Could you write out every record below exactly, leaving the pictures out?

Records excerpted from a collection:
_ _ _ _ _

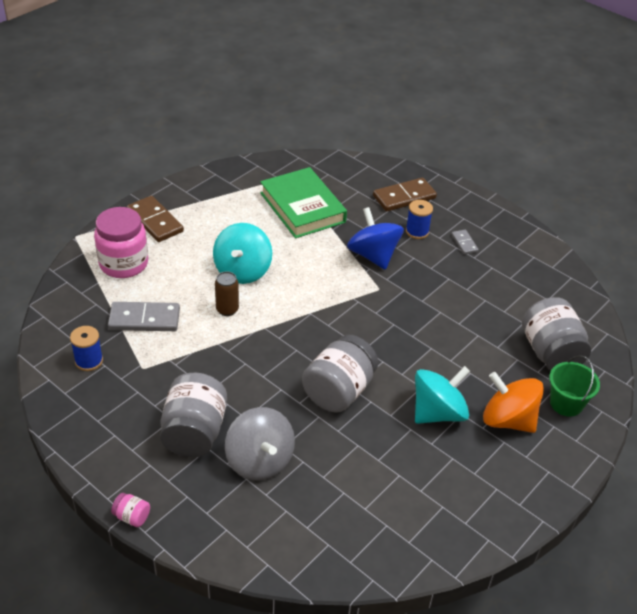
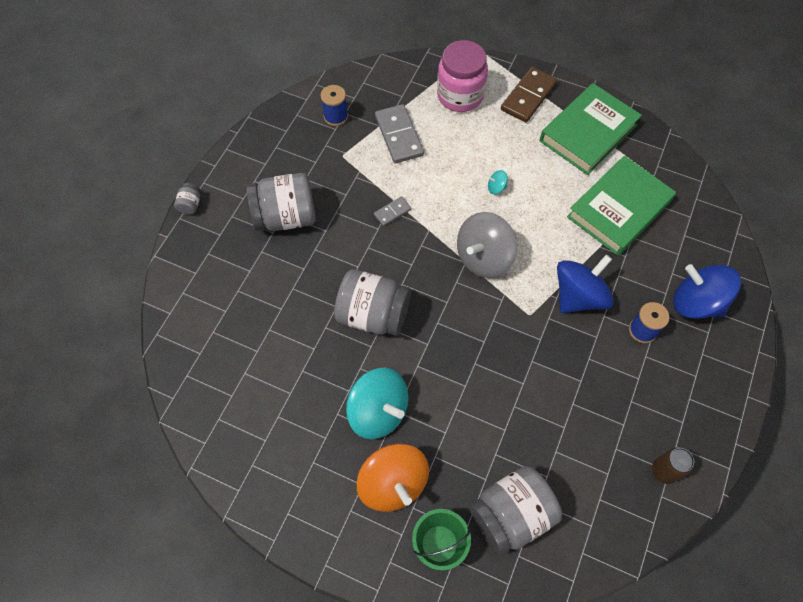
camera: 75 degrees right, 20 degrees up
(132, 517) = (190, 205): pink jar -> grey jar
(217, 199) = (588, 133): none -> green book
(227, 309) = (438, 192): brown can -> brown can (663, 471)
(242, 271) = (496, 188): turquoise spinning top -> turquoise spinning top, size x0.41
(259, 461) = (271, 275): grey spinning top -> grey spinning top (483, 257)
(404, 197) = (696, 303): brown domino -> blue spinning top
(464, 243) = (650, 385): grey domino -> grey domino (392, 212)
(508, 420) = (393, 483): orange spinning top -> orange spinning top turned 135 degrees clockwise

_ _ _ _ _

→ Solved problem
camera: 75 degrees right, 20 degrees up
(132, 517) = (190, 205): pink jar -> grey jar
(217, 199) = (588, 133): none -> green book
(227, 309) = (438, 192): brown can -> brown can (663, 471)
(242, 271) = (496, 188): turquoise spinning top -> turquoise spinning top, size x0.41
(259, 461) = (271, 275): grey spinning top -> grey spinning top (483, 257)
(404, 197) = (696, 303): brown domino -> blue spinning top
(464, 243) = (650, 385): grey domino -> grey domino (392, 212)
(508, 420) = (393, 483): orange spinning top -> orange spinning top turned 135 degrees clockwise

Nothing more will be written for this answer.